Scene difference descriptions
------------

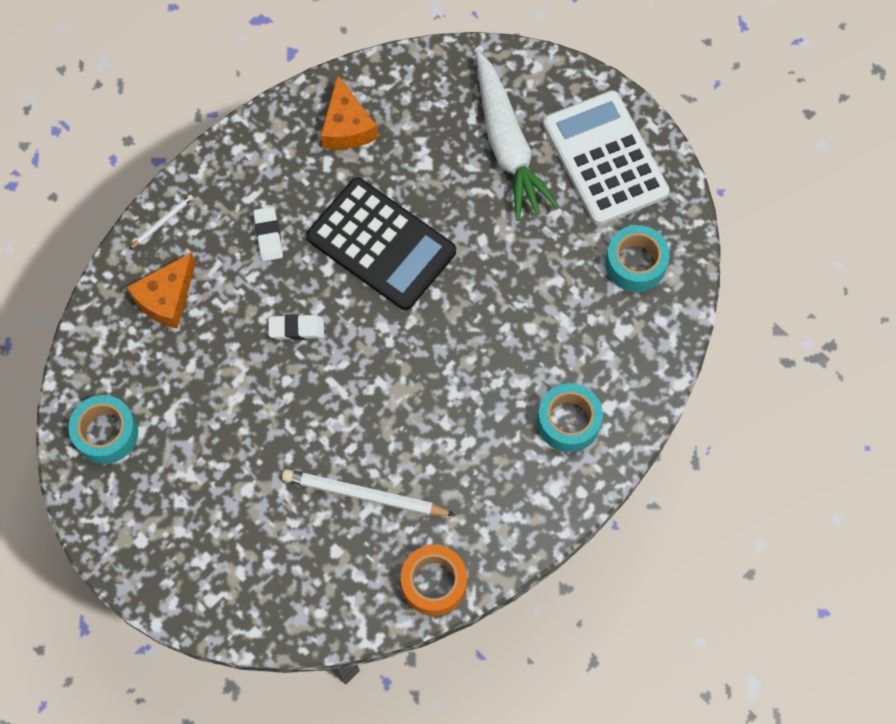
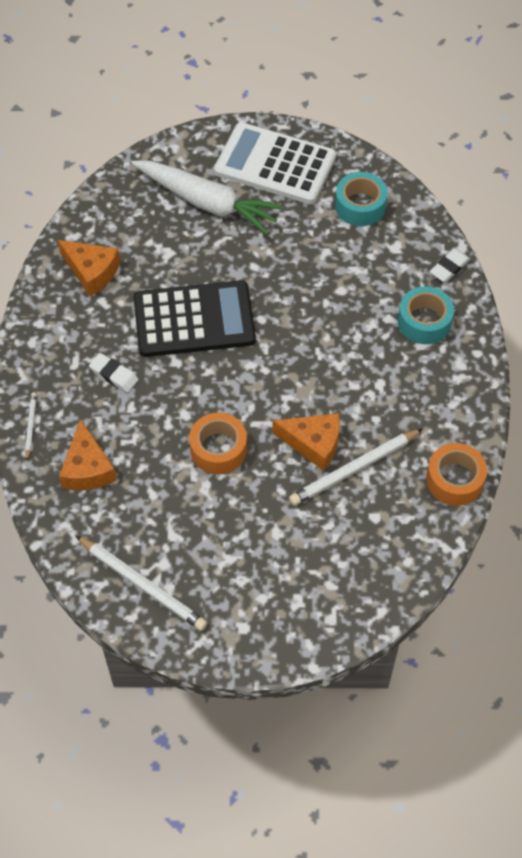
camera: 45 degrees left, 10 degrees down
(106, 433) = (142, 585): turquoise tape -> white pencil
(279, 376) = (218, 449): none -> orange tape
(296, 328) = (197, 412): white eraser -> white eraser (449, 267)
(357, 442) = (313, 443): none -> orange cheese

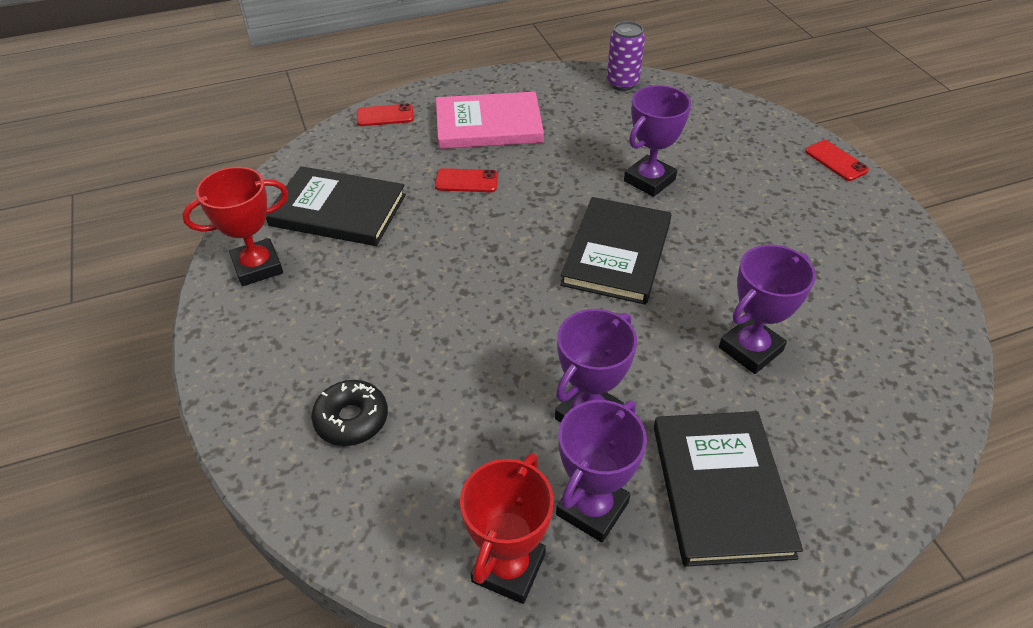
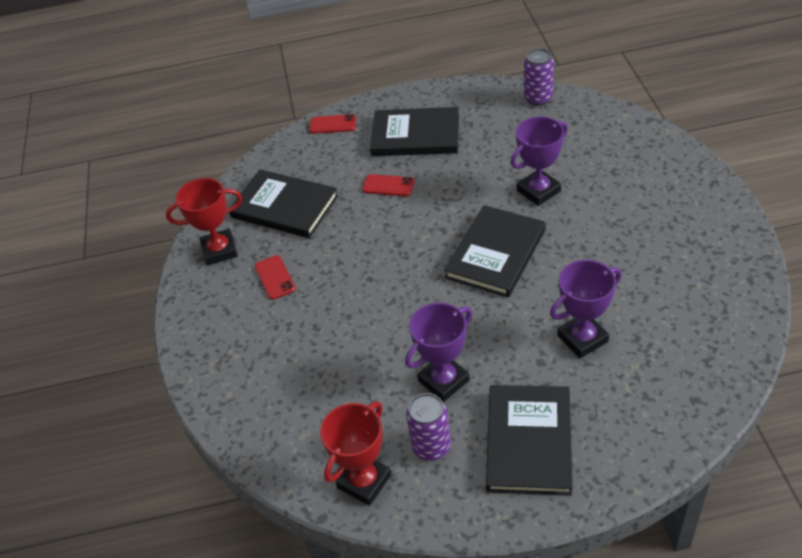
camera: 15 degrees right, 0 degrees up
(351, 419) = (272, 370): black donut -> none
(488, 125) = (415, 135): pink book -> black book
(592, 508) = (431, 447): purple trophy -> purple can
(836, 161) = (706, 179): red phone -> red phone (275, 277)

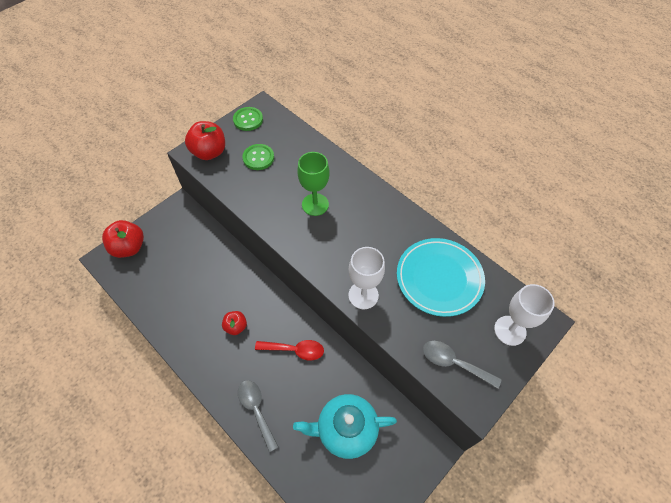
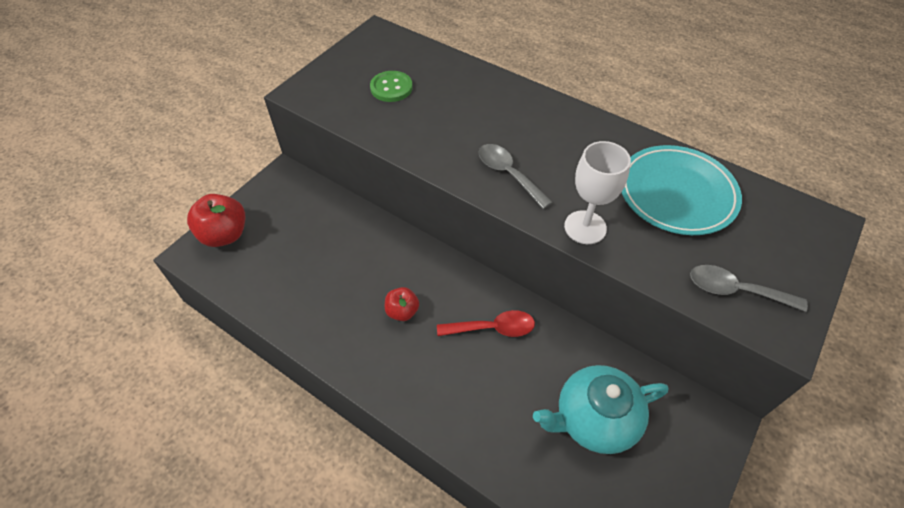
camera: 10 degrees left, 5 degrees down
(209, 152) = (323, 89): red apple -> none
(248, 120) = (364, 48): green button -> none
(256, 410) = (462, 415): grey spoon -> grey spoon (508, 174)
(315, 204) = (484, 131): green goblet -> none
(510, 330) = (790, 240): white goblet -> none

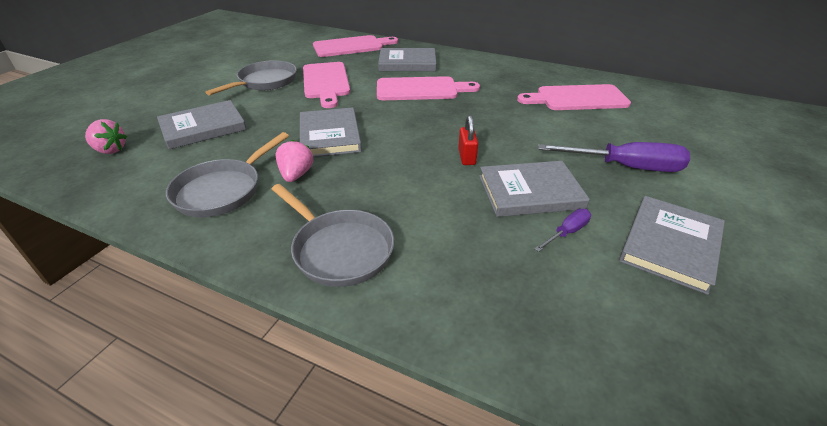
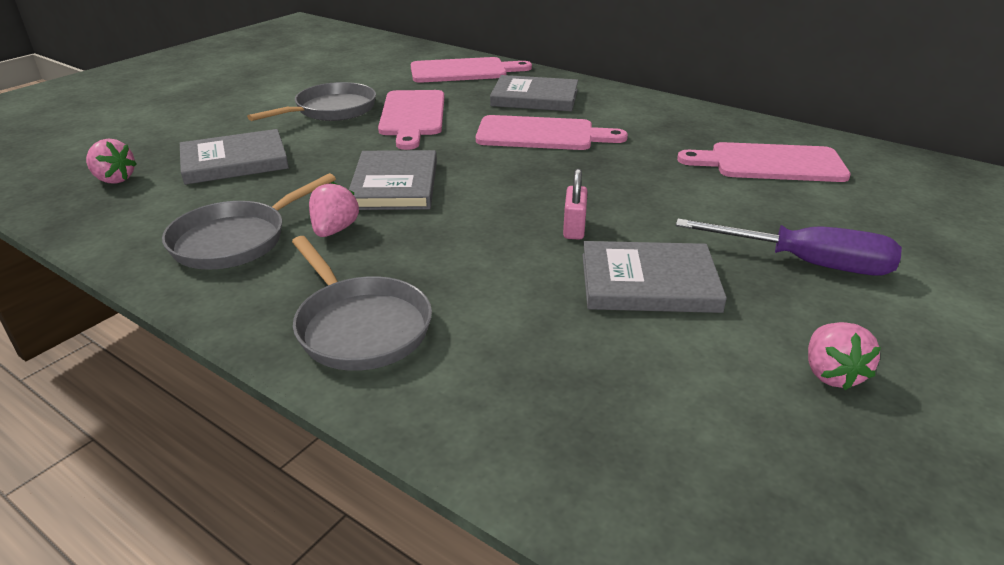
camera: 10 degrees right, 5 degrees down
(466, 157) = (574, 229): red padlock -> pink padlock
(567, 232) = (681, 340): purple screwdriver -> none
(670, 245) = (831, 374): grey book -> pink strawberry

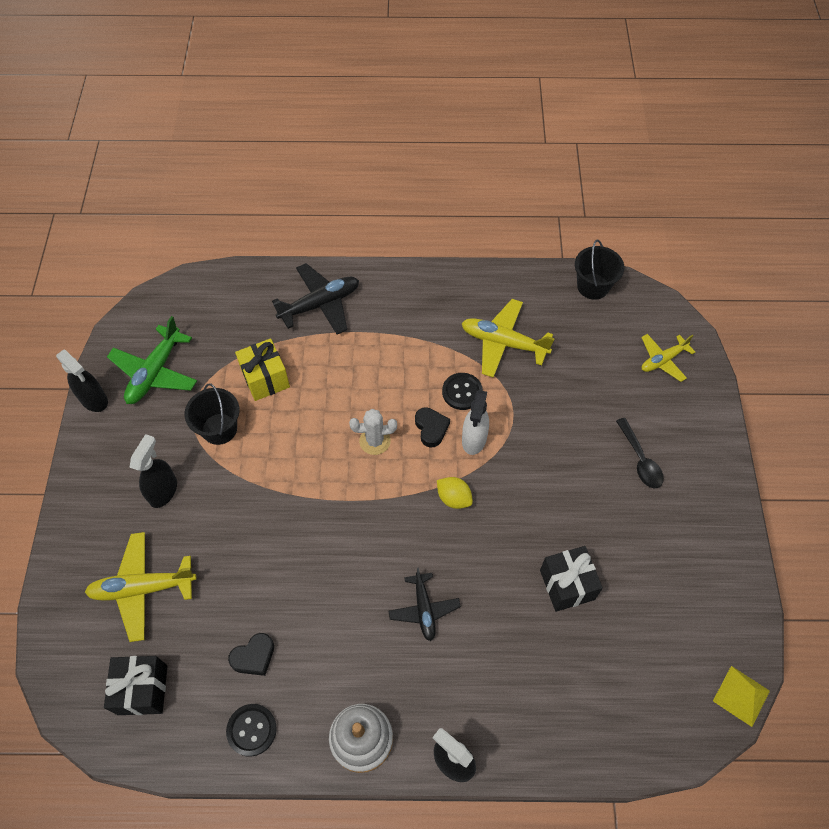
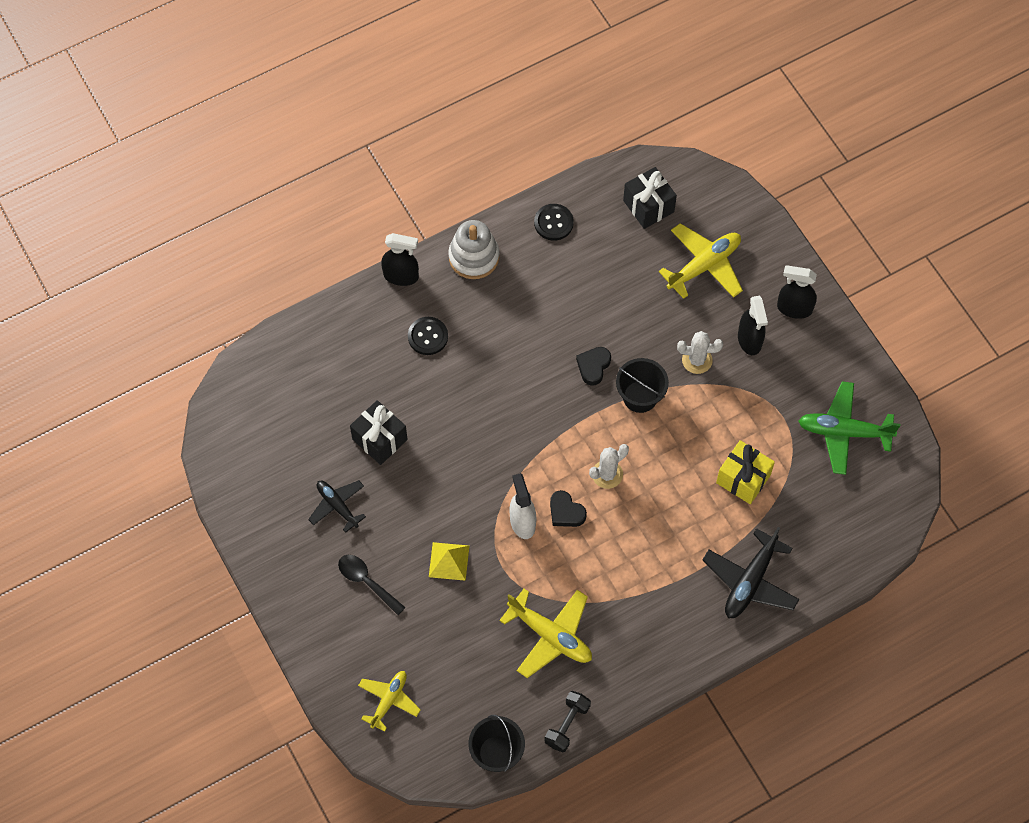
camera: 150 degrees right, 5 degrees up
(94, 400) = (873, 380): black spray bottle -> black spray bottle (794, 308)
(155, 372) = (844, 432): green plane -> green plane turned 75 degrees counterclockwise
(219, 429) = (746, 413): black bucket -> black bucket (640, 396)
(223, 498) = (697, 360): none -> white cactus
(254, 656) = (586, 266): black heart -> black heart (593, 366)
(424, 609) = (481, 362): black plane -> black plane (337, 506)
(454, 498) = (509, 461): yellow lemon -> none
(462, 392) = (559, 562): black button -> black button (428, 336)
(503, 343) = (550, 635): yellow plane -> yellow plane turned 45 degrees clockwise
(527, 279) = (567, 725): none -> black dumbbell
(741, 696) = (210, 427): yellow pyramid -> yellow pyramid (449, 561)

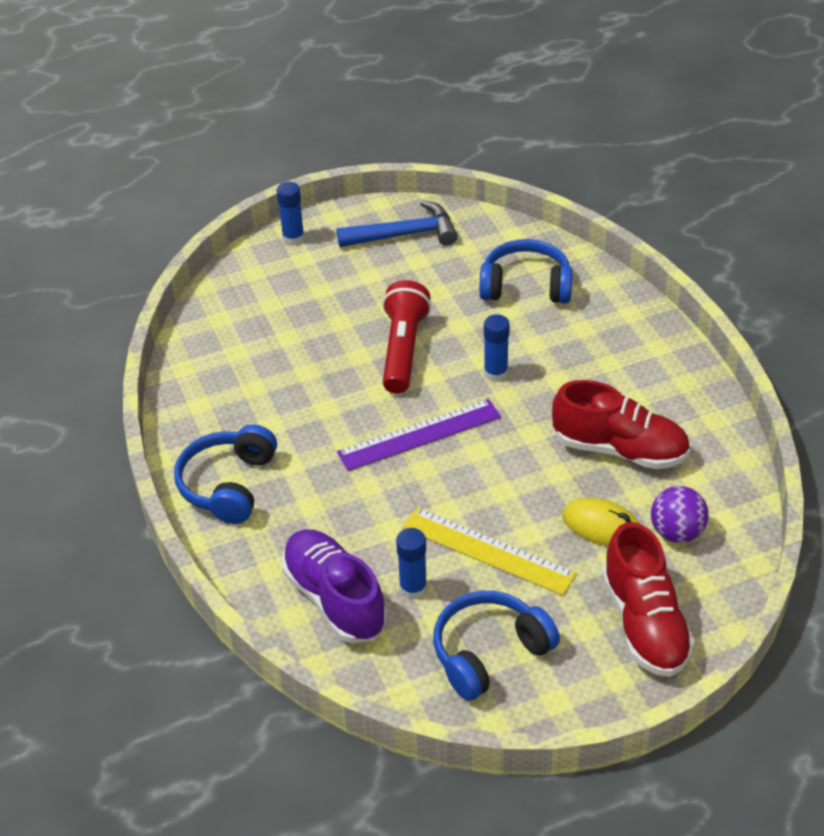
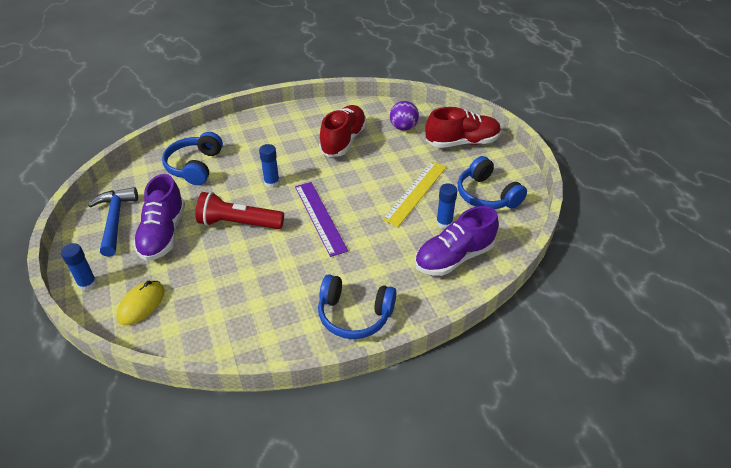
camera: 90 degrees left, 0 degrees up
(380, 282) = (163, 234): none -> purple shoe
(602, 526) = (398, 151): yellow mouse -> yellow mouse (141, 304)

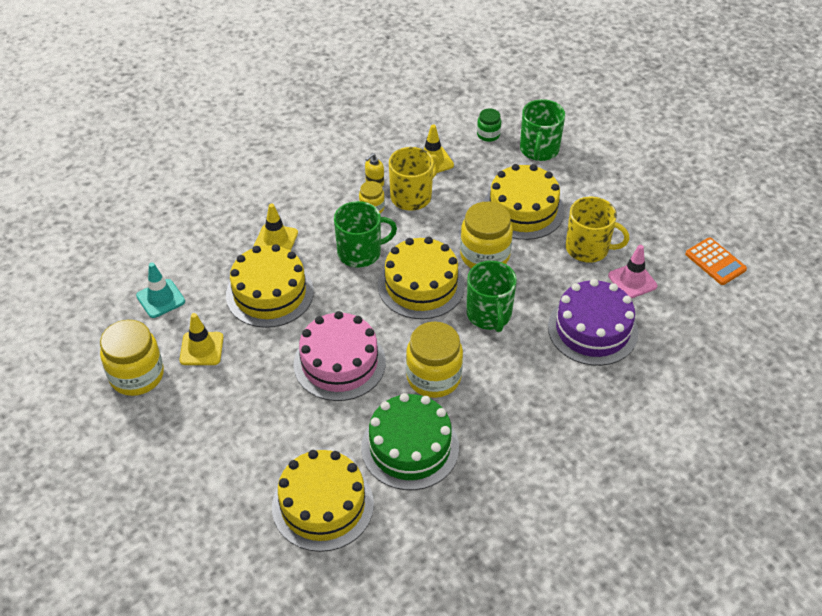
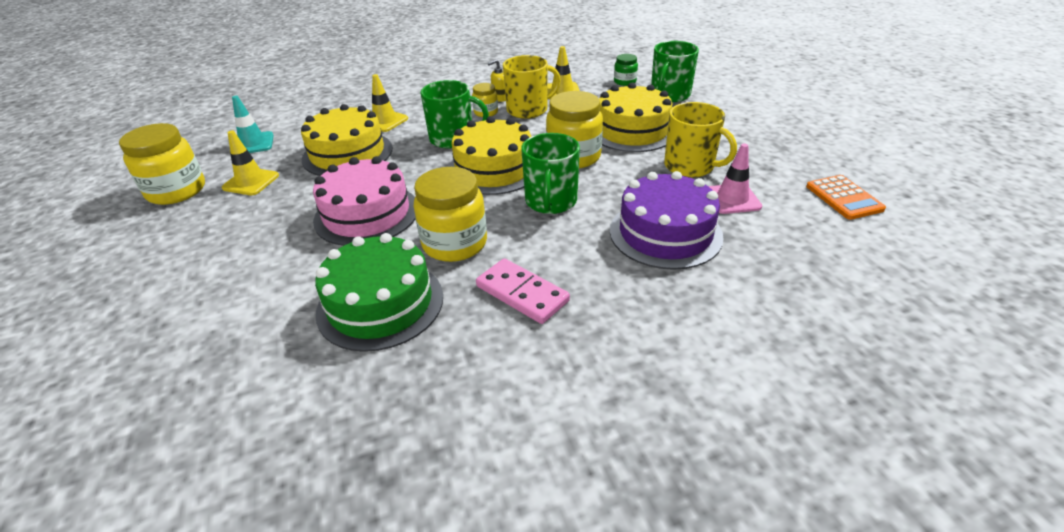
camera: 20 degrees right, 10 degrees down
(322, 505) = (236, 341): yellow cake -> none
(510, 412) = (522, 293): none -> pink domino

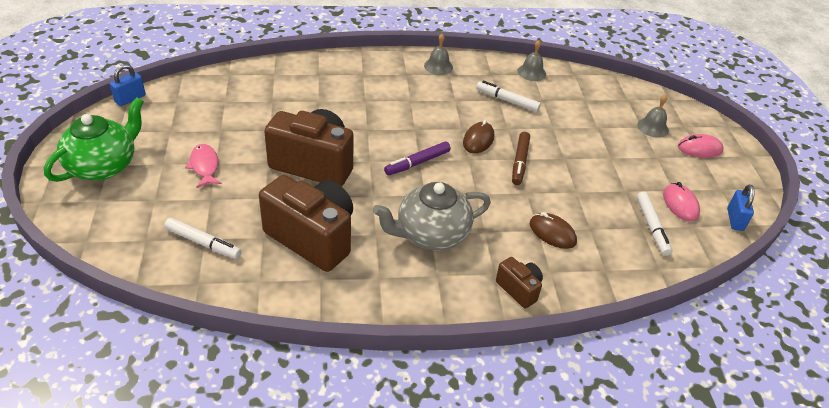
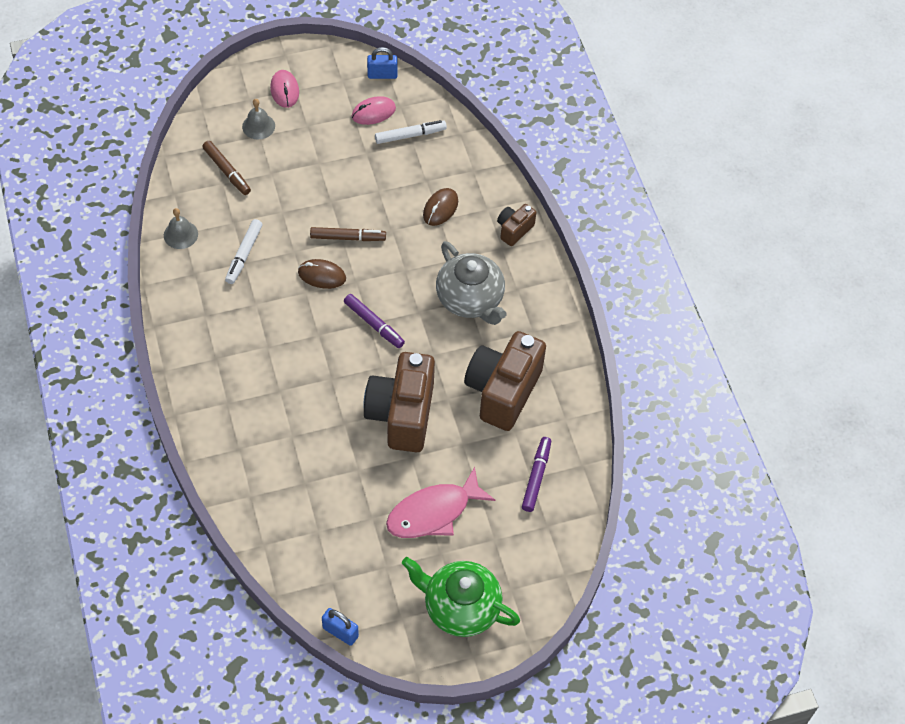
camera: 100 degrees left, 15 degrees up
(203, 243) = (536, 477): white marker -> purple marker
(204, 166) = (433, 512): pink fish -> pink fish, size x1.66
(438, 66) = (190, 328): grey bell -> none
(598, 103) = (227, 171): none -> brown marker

------------

■ What the task asks: Write down only the closing run of lines: the one containing "(438, 66) = (190, 328): grey bell -> none" and every line after it to the end of the entries, exactly.

■ Your response:
(438, 66) = (190, 328): grey bell -> none
(598, 103) = (227, 171): none -> brown marker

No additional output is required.